**Problem requirements**. Once the line containing "HALL1: A3144 -> SS49E" is found in the entries below, restate it and each following line word for word, stopping after the line containing "TEMP pin OUT: D35 -> D19".

**Data**.
=== Begin Enclosure ===

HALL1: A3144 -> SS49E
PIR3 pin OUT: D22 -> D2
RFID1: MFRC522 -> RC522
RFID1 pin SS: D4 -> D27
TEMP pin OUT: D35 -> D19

=== End Enclosure ===
=== Begin Enclosure ===

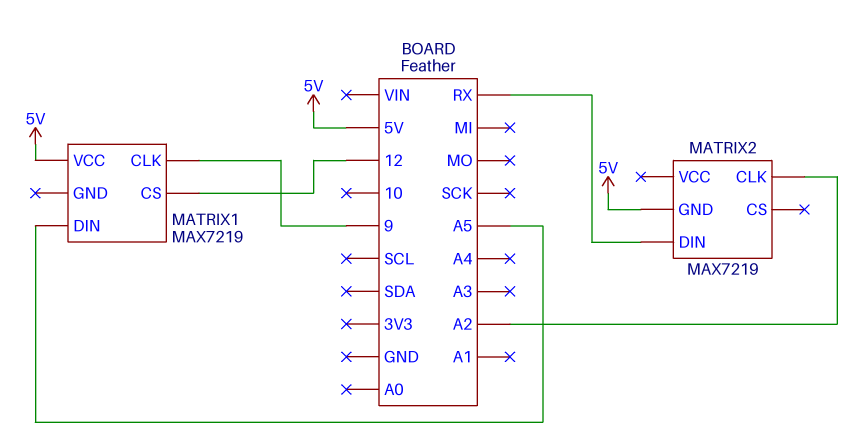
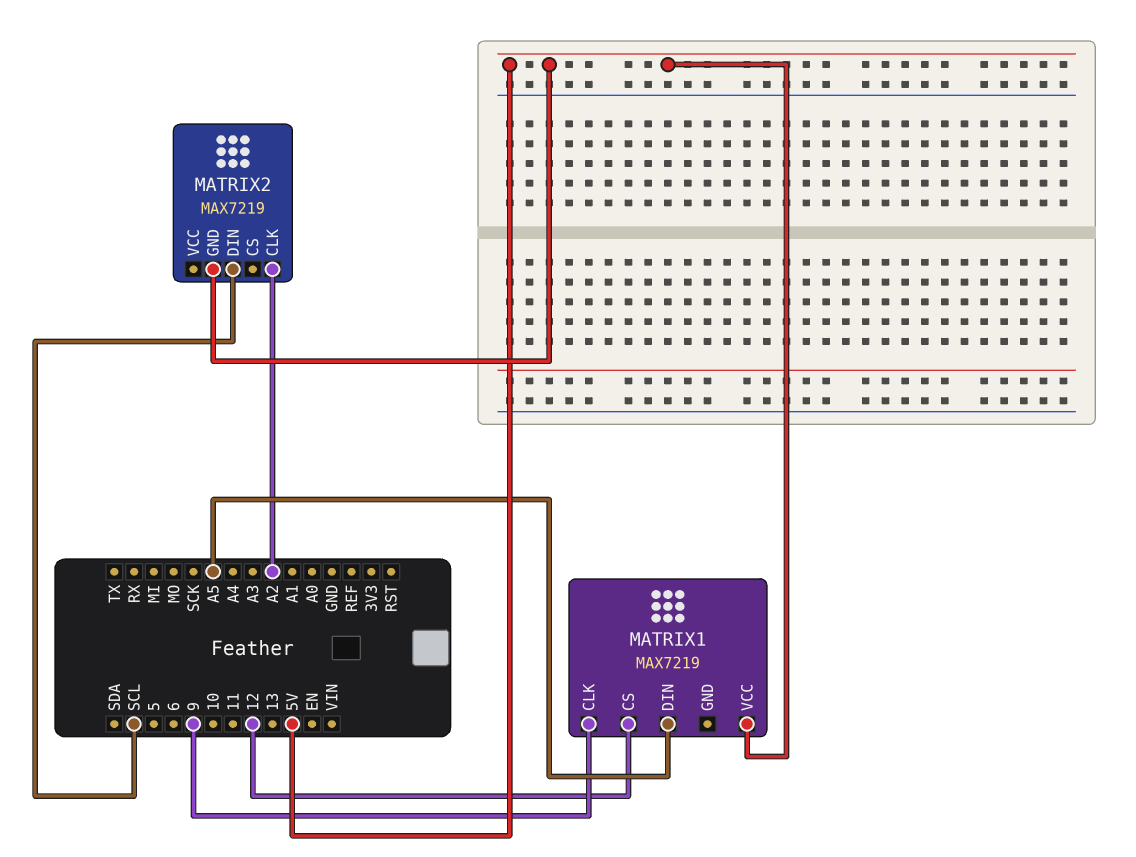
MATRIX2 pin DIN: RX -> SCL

=== End Enclosure ===
=== Begin Enclosure ===

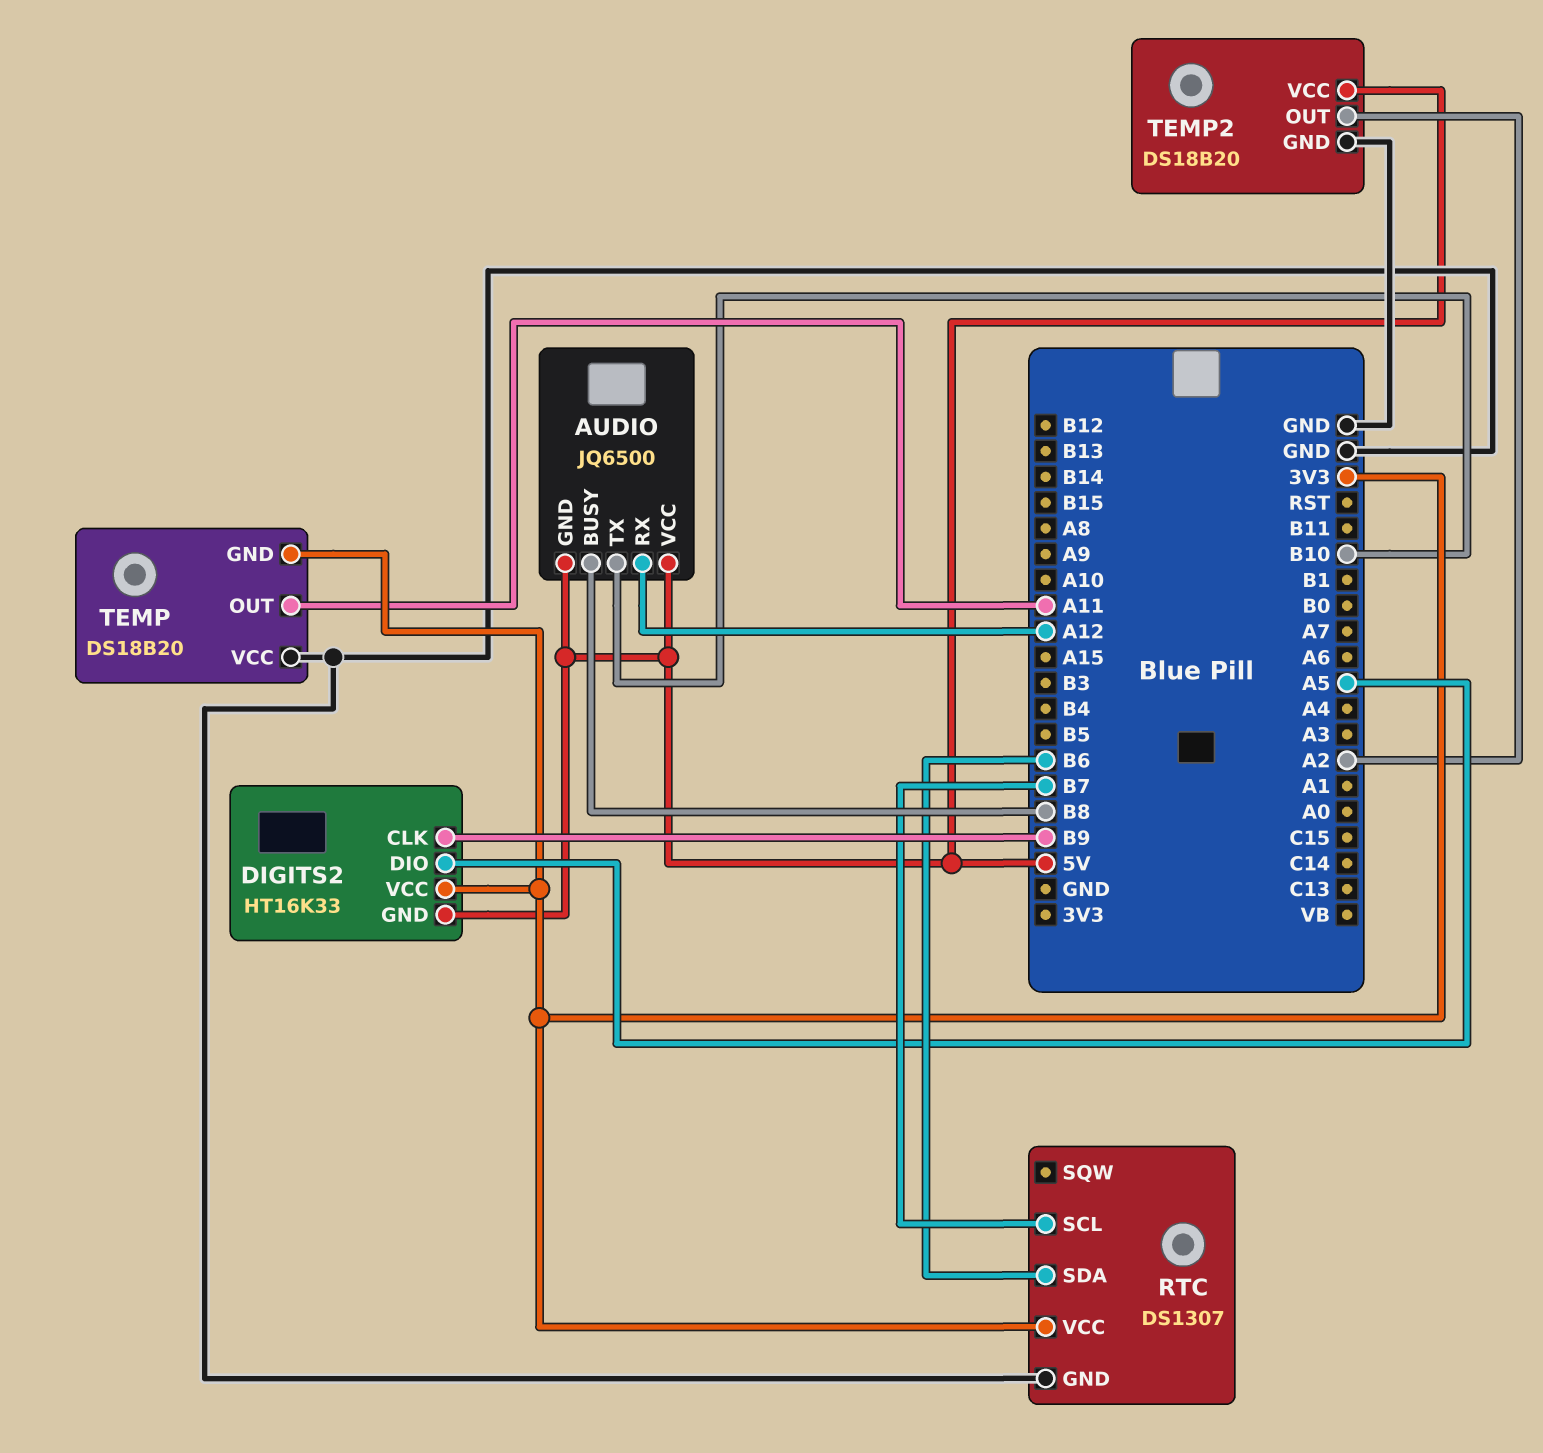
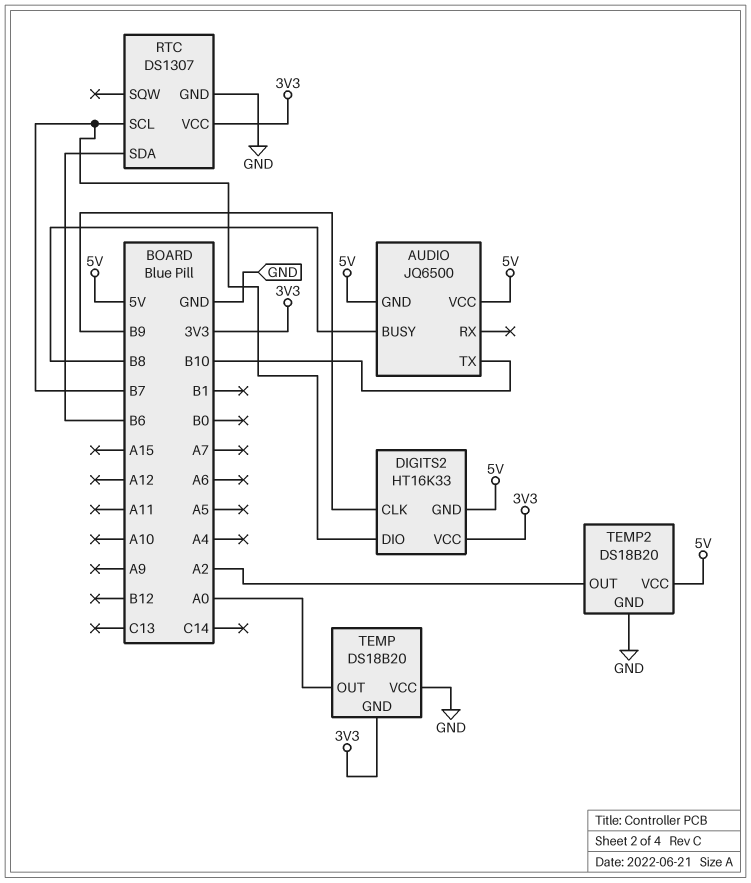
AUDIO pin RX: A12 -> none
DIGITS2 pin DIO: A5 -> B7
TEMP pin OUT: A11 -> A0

=== End Enclosure ===

**Answer to this problem**.
HALL1: A3144 -> SS49E
PIR3 pin OUT: D22 -> D2
RFID1: MFRC522 -> RC522
RFID1 pin SS: D4 -> D27
TEMP pin OUT: D35 -> D19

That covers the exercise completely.